Collection entries
···

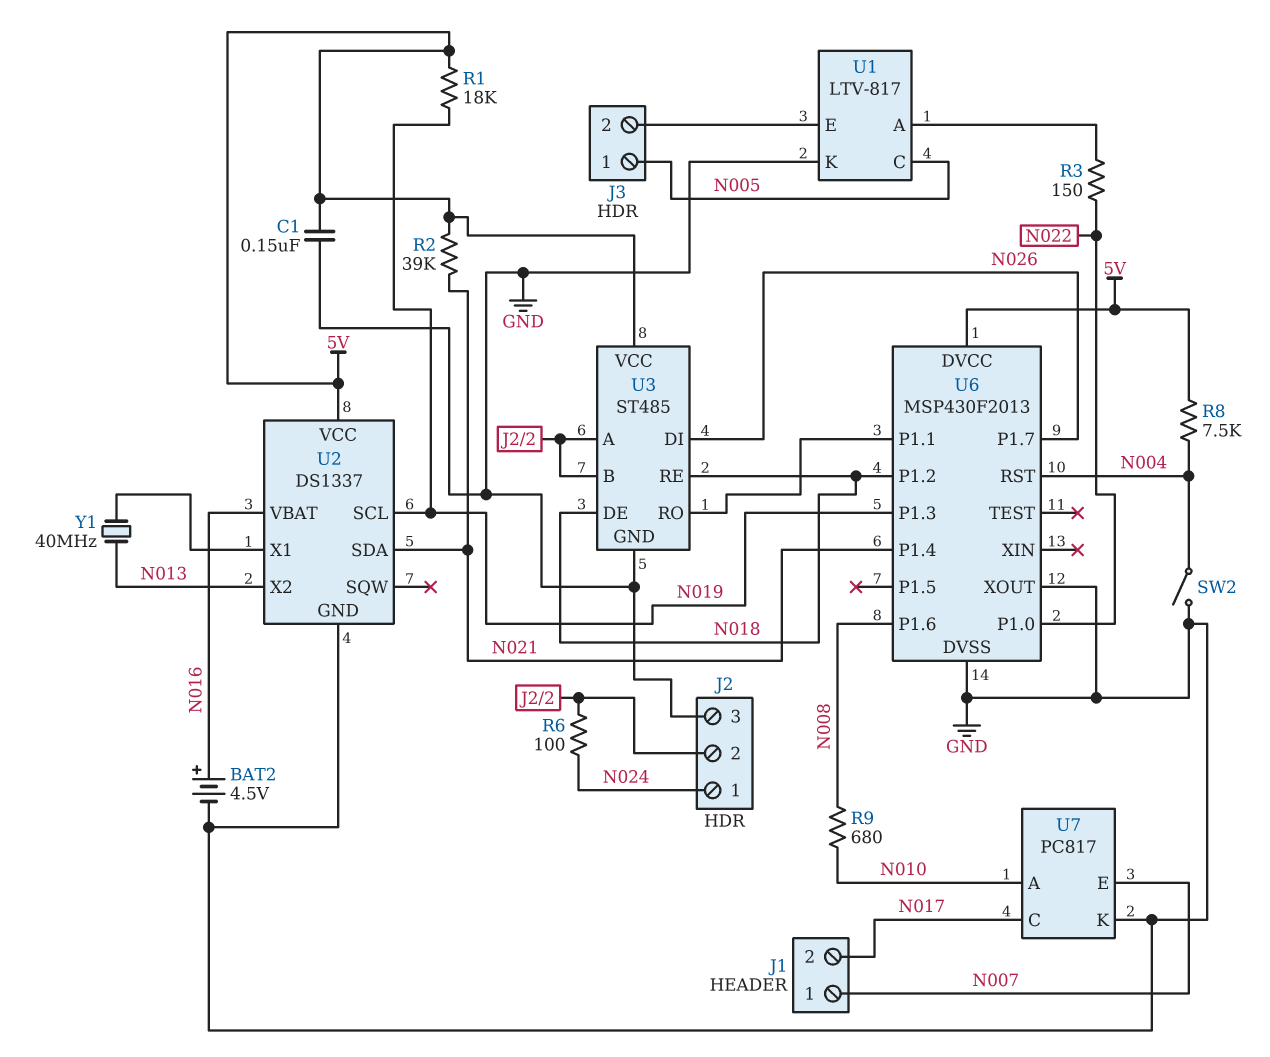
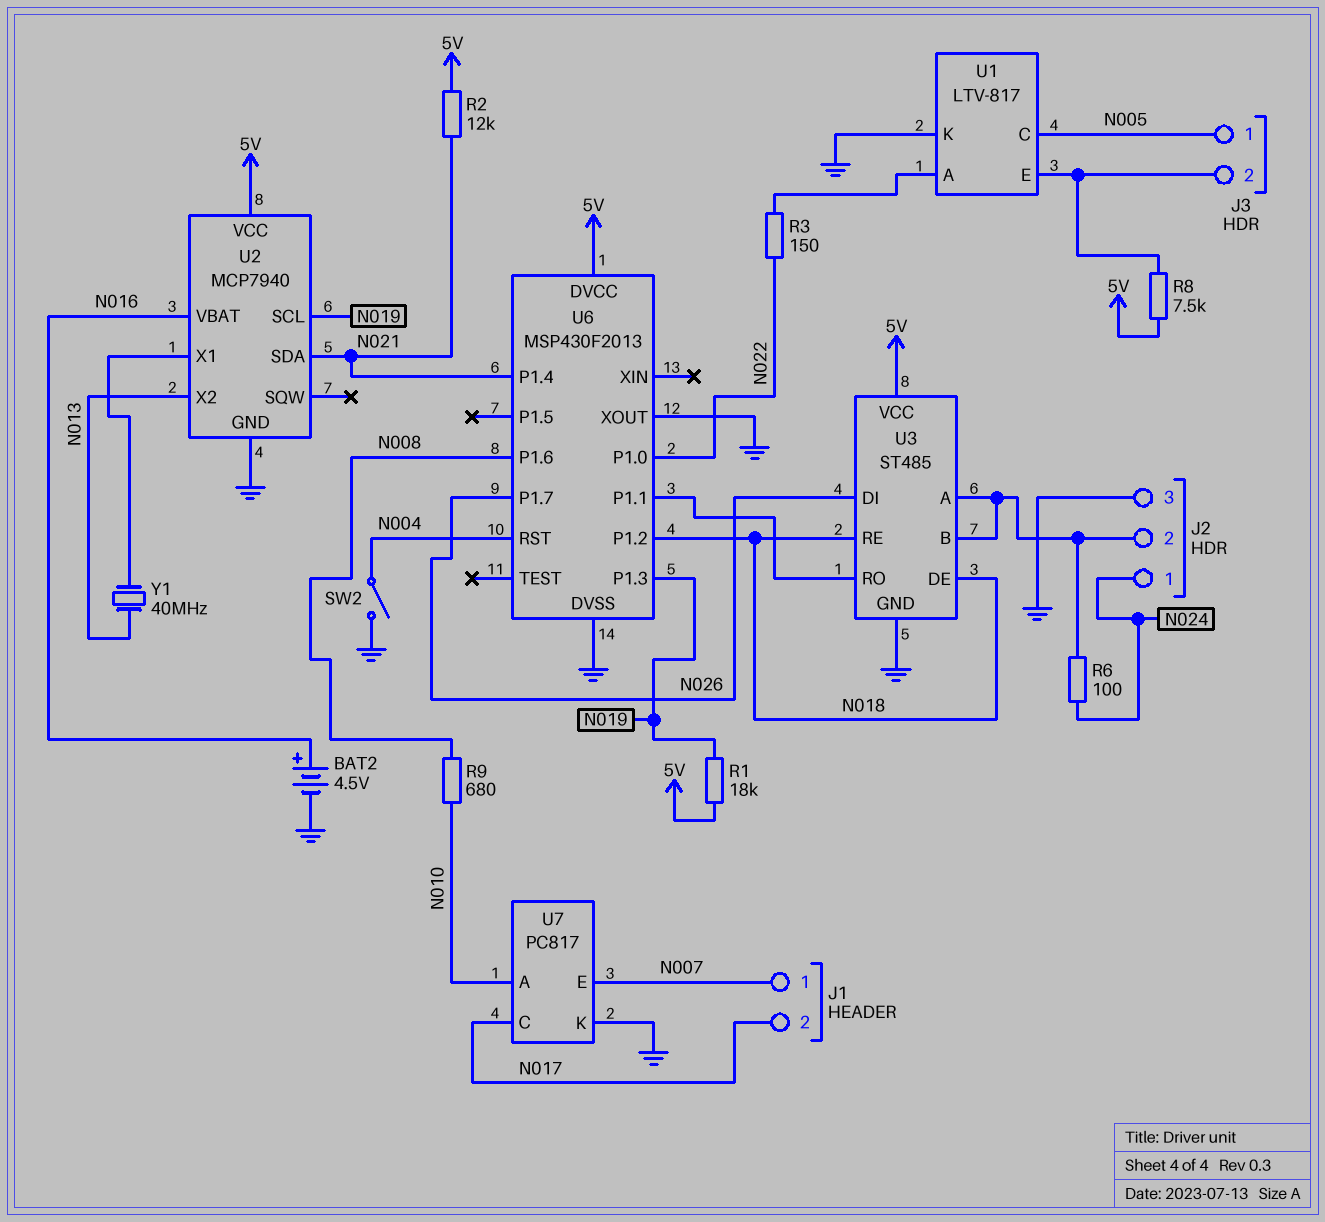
C1: 150nF (5V, GND) -> none
R2: 39k (5V, N021) -> 12k (5V, N021)
R8: 7.5k (5V, N004) -> 7.5k (5V, J3/2)
U2: DS1337 -> MCP7940

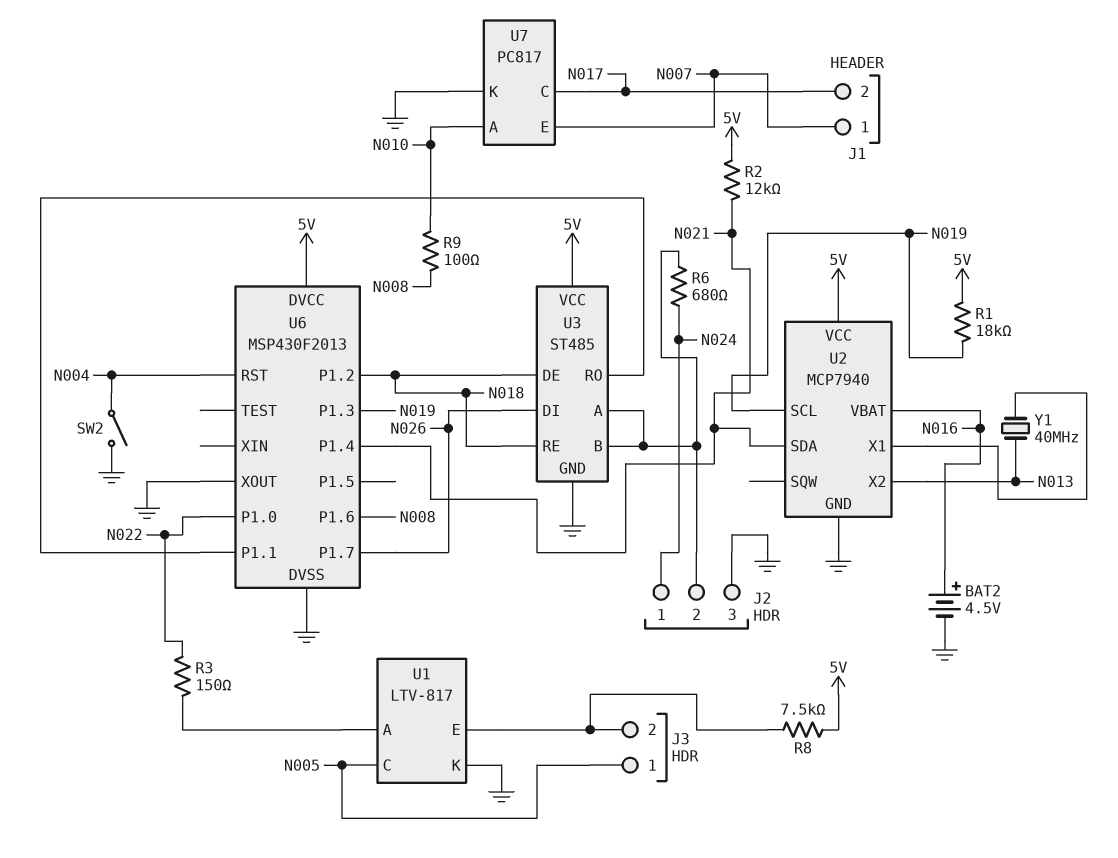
R6: 100 (J2/2, N024) -> 680 (J2/2, N024)
R9: 680 (N008, N010) -> 100 (N008, N010)

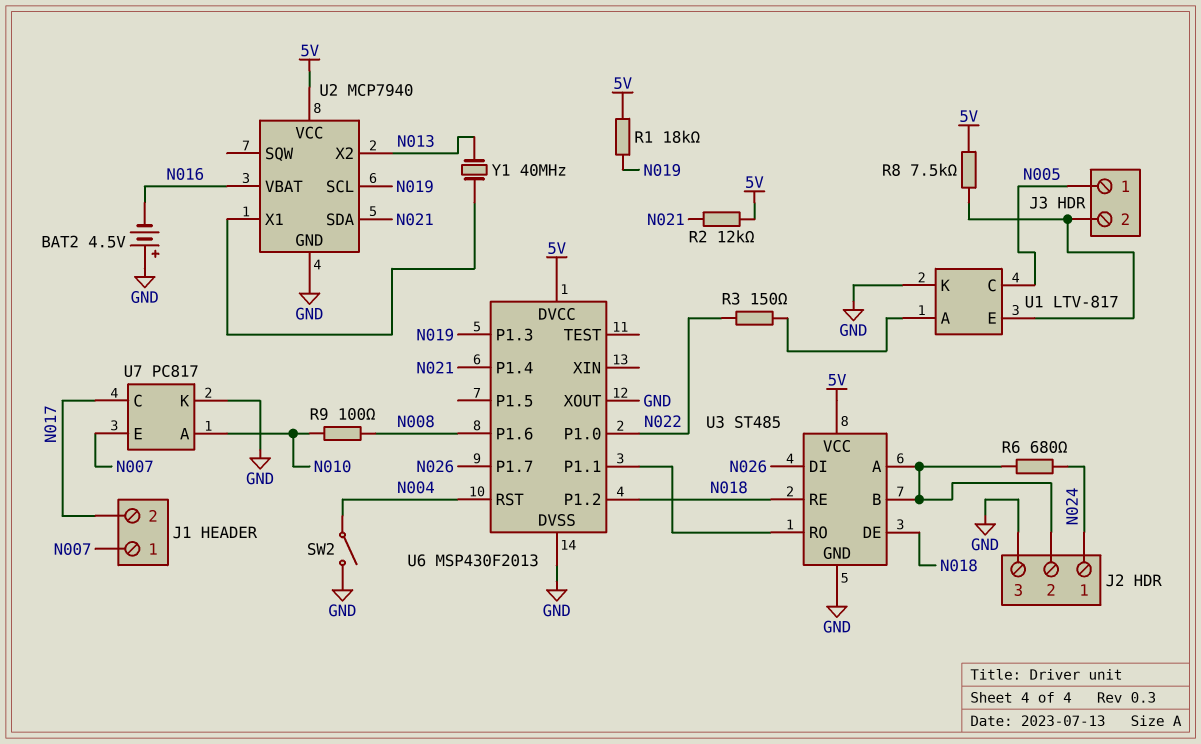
BAT2: 4.5V (plus N016, minus GND) -> 4.5V (plus GND, minus N016)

···

YOUR INSTRUCTIONS:
The line that contains "R6: 100 (J2/2, N024) -> 680 (J2/2, N024)" begins the range and the last line of the entries ends it; print that range exactly, without pictures.

TASK RESPONSE:
R6: 100 (J2/2, N024) -> 680 (J2/2, N024)
R9: 680 (N008, N010) -> 100 (N008, N010)

BAT2: 4.5V (plus N016, minus GND) -> 4.5V (plus GND, minus N016)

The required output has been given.